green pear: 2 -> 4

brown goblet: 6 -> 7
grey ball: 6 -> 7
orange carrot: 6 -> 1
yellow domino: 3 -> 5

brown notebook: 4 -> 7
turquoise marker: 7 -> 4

-=-=-

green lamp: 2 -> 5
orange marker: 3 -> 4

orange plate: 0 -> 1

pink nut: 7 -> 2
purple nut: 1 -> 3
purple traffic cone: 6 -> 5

-=-=-

## Work request
Only the lines above starting with the one with "green pear: 2 -> 4" and going through the one with "turquoise marker: 7 -> 4" are to be copied, word for word and with both ends kept.

## Exercise result
green pear: 2 -> 4

brown goblet: 6 -> 7
grey ball: 6 -> 7
orange carrot: 6 -> 1
yellow domino: 3 -> 5

brown notebook: 4 -> 7
turquoise marker: 7 -> 4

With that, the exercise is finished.